Your goal - Please copy out the entries below exactly, beginning with the line that contains "(485, 227) = (618, 401): brown" and ending with the line that contains "(493, 148) = (728, 330): white", and include nothing outside that span.
^^^^^^^^^^^^^^^^
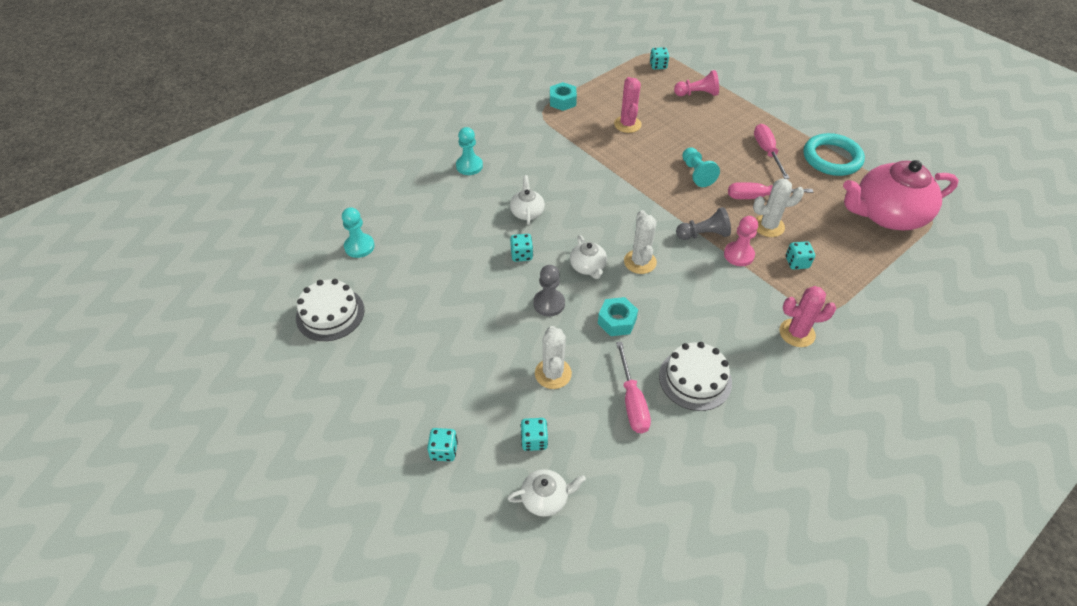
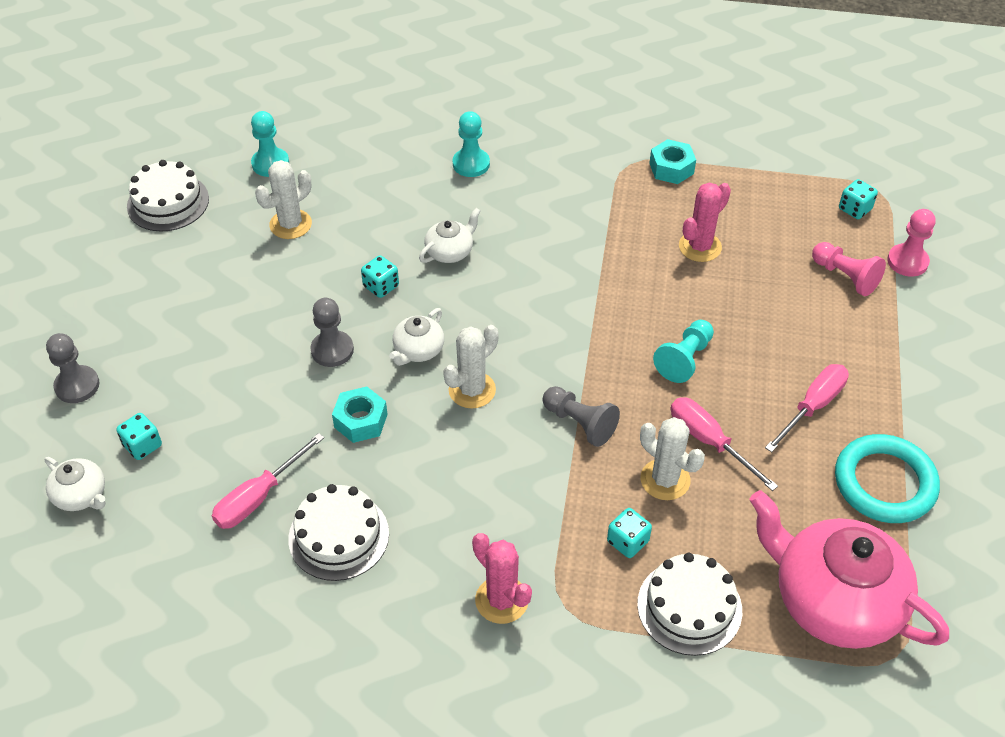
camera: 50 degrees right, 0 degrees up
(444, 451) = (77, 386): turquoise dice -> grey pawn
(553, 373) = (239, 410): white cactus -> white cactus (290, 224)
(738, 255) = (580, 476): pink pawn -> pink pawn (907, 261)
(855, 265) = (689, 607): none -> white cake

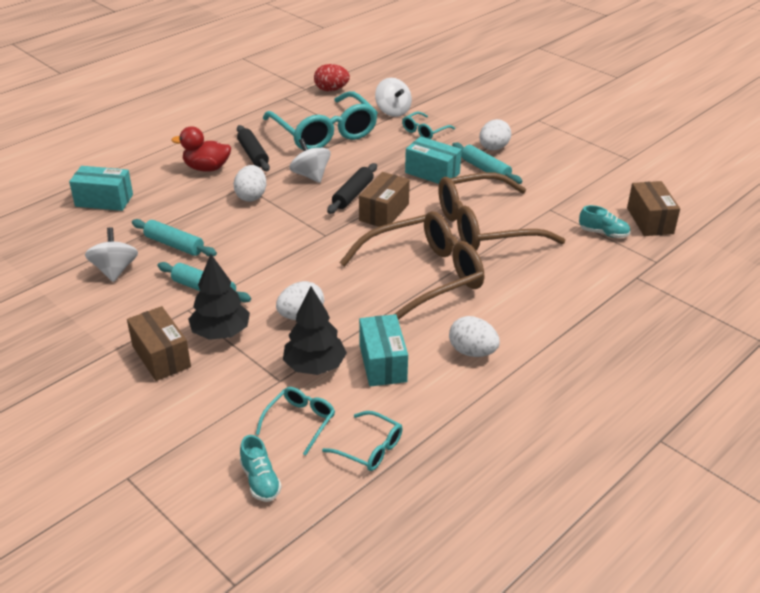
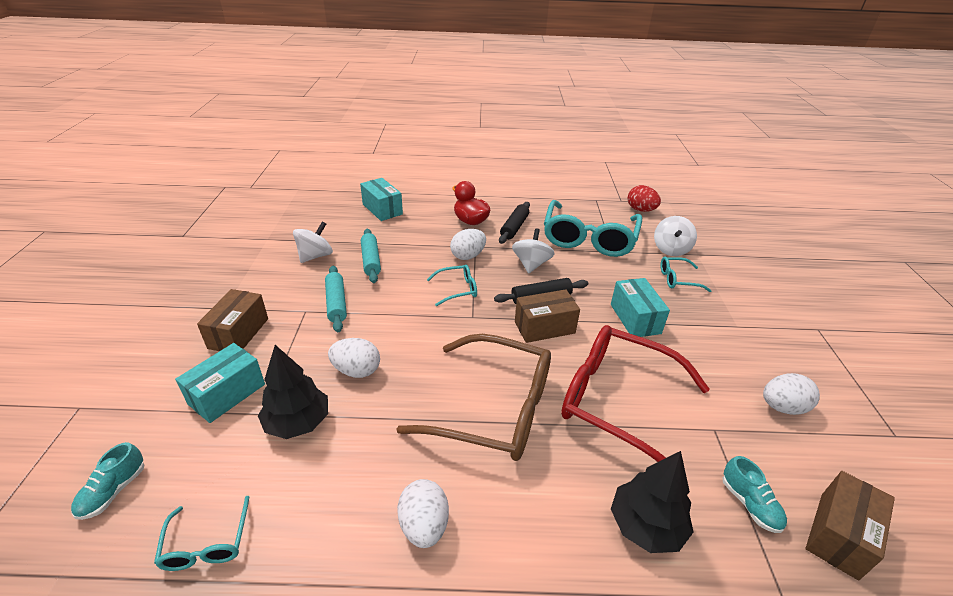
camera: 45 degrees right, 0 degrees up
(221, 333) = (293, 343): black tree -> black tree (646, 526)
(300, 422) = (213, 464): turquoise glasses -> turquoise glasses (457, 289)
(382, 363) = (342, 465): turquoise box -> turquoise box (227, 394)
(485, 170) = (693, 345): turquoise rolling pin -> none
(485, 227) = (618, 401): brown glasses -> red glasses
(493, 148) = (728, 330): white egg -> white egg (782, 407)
^^^^^^^^^^^^^^^^
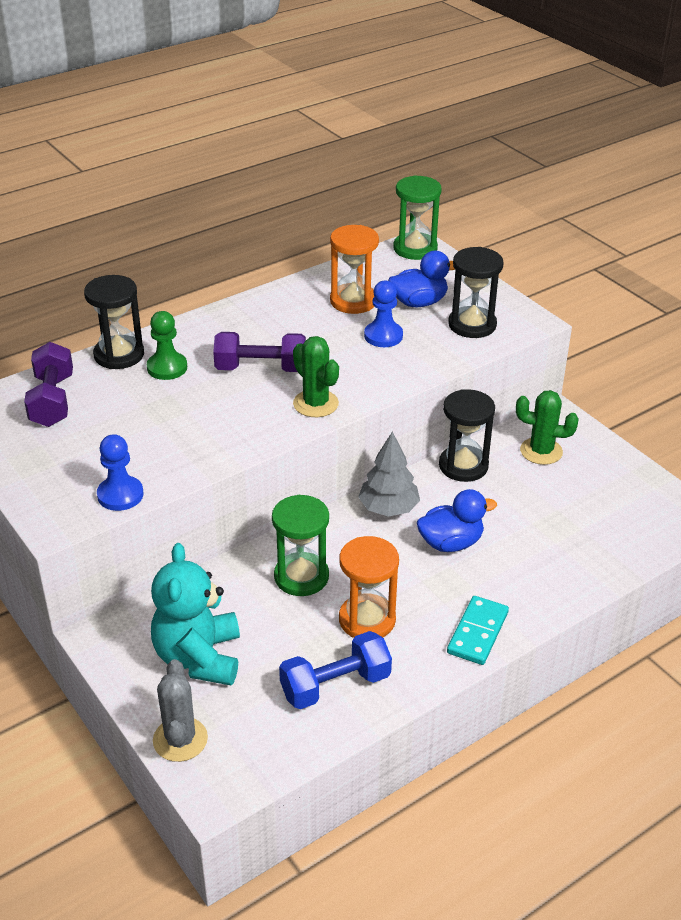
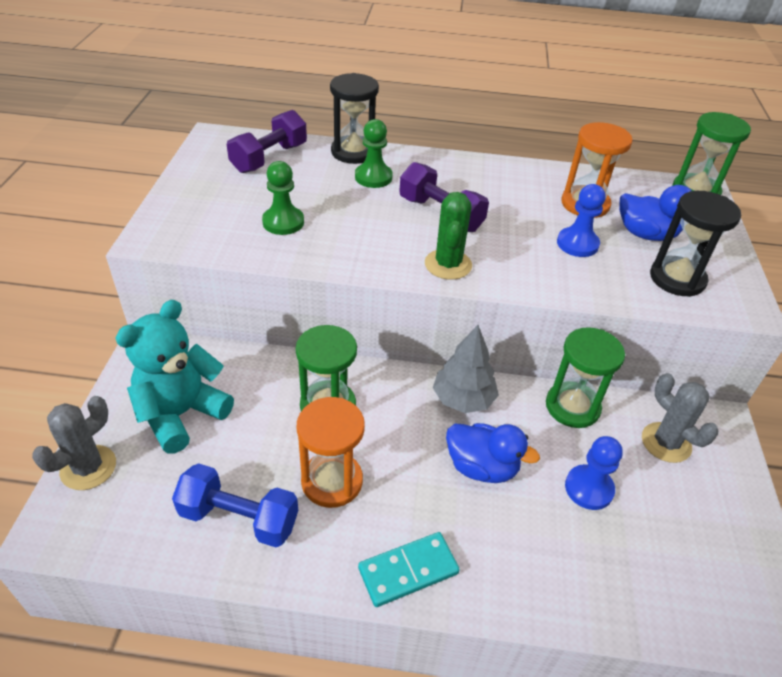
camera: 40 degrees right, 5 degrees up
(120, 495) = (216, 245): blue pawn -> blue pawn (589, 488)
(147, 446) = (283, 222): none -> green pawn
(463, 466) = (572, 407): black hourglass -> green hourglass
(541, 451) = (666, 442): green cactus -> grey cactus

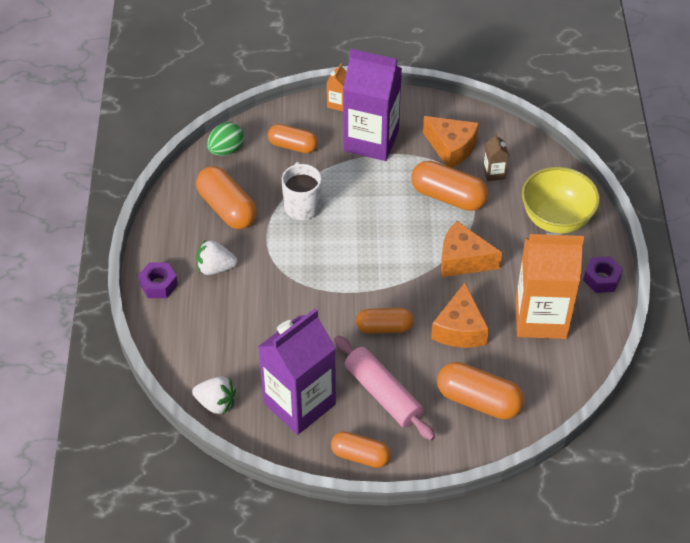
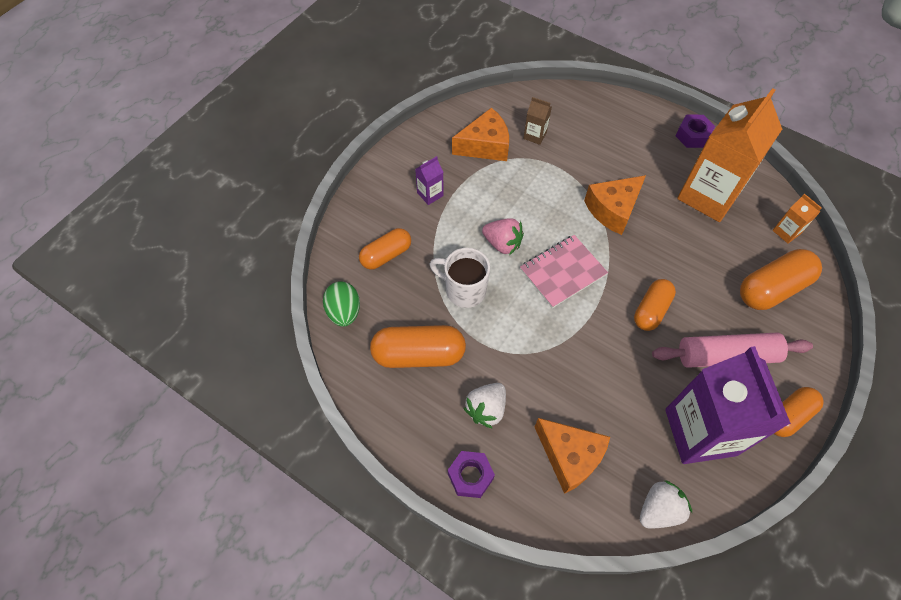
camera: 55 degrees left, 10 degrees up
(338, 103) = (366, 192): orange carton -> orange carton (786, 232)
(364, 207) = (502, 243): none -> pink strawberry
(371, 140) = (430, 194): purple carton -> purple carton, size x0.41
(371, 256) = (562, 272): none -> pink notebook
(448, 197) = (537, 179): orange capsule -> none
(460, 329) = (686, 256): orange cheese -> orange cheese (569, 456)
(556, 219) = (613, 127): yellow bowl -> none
^^^^^^^^^^^^^^^^
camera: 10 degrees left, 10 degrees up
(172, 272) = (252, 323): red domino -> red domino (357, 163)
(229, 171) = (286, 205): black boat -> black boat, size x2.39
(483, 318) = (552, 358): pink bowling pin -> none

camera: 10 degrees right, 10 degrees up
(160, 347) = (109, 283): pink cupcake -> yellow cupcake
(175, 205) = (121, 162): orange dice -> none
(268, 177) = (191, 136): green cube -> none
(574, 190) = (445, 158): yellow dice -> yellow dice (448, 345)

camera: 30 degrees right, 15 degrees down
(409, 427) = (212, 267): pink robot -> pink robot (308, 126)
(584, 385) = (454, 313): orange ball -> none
^^^^^^^^^^^^^^^^
Task output -
(485, 227) = (618, 401): brown glasses -> red glasses
(493, 148) = (728, 330): white egg -> white egg (782, 407)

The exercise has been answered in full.